What the task asks – Your answer must be the lines from the start of the records through the line with "(265, 115) = (215, 192): turquoise", exactly as written, without the pictures.

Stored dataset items
◆ ◆ ◆ ◆

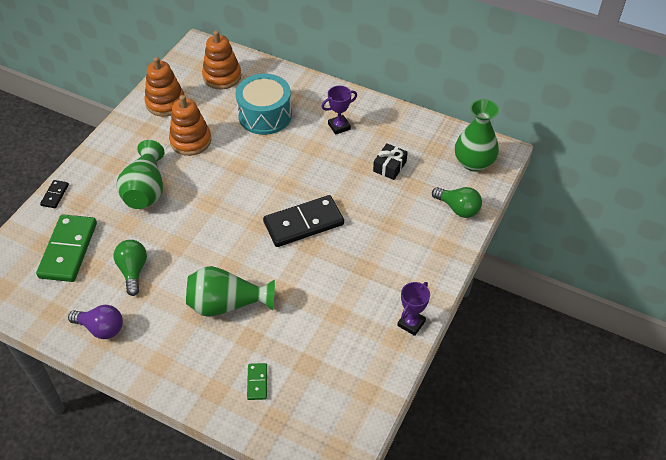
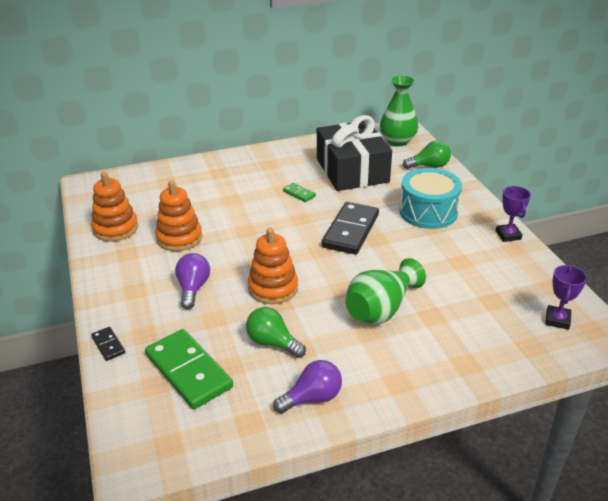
camera: 45 degrees left, 15 degrees down
(146, 190) = (193, 288): green vase -> purple light bulb
(222, 76) = (140, 189): orange stacking toy -> orange stacking toy (273, 288)
(257, 382) = (482, 335): green domino -> green domino (299, 194)
(265, 115) = (215, 192): turquoise drum -> turquoise drum (428, 212)
(339, 126) = (281, 169): purple trophy -> purple trophy (557, 320)
(389, 166) = (352, 170): black gift -> black gift, size x2.49

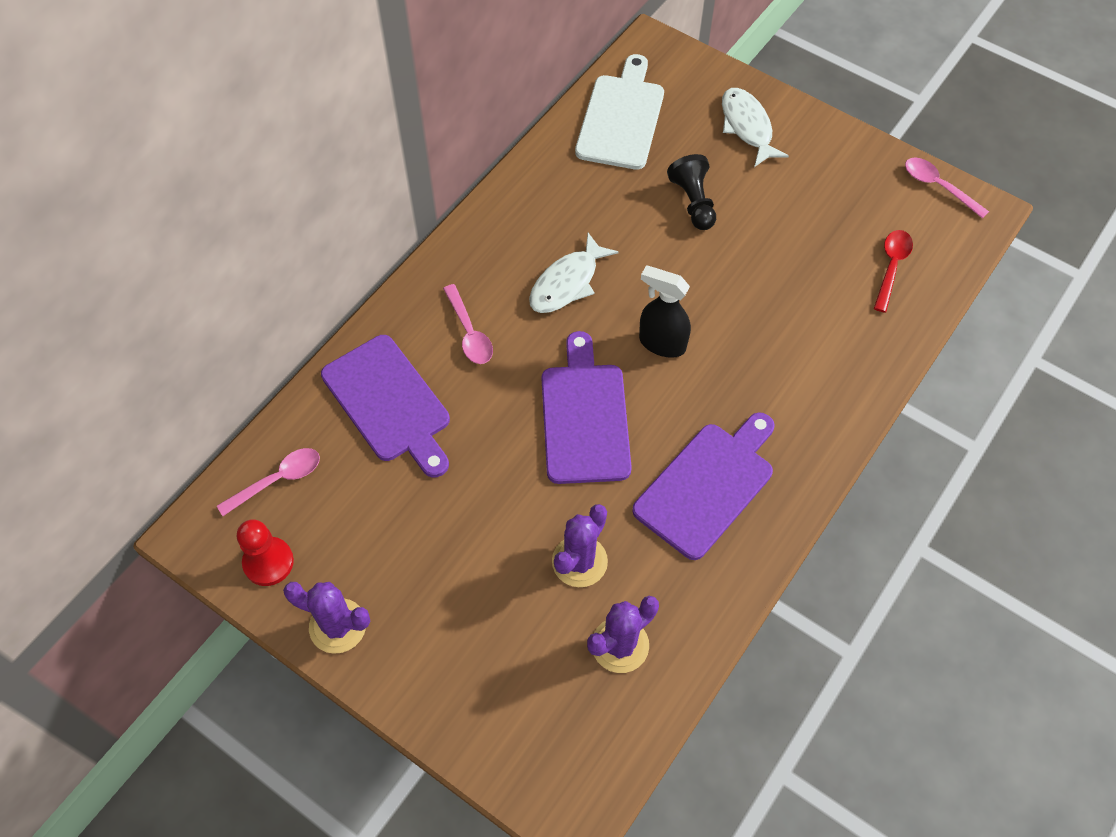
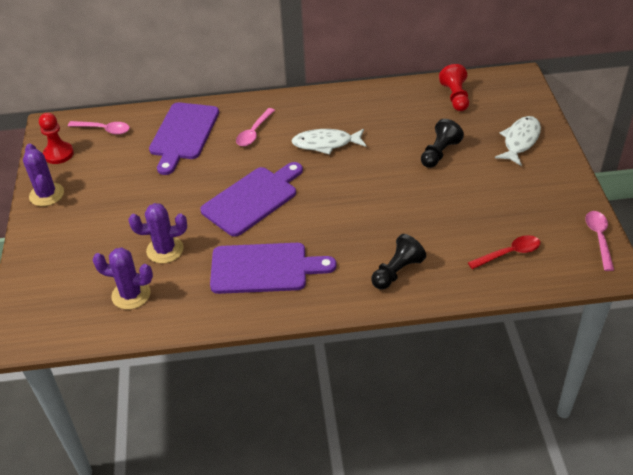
camera: 50 degrees right, 15 degrees down
(621, 118) = (455, 97): white cutting board -> red pawn
(661, 343) = (332, 197): black spray bottle -> none
(827, 374) = (397, 271): none -> black pawn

◆ ◆ ◆ ◆

Result below –
camera: 45 degrees left, 15 degrees down
(146, 190) = (193, 288): green vase -> purple light bulb
(222, 76) = (140, 189): orange stacking toy -> orange stacking toy (273, 288)
(257, 382) = (482, 335): green domino -> green domino (299, 194)
(265, 115) = (215, 192): turquoise drum -> turquoise drum (428, 212)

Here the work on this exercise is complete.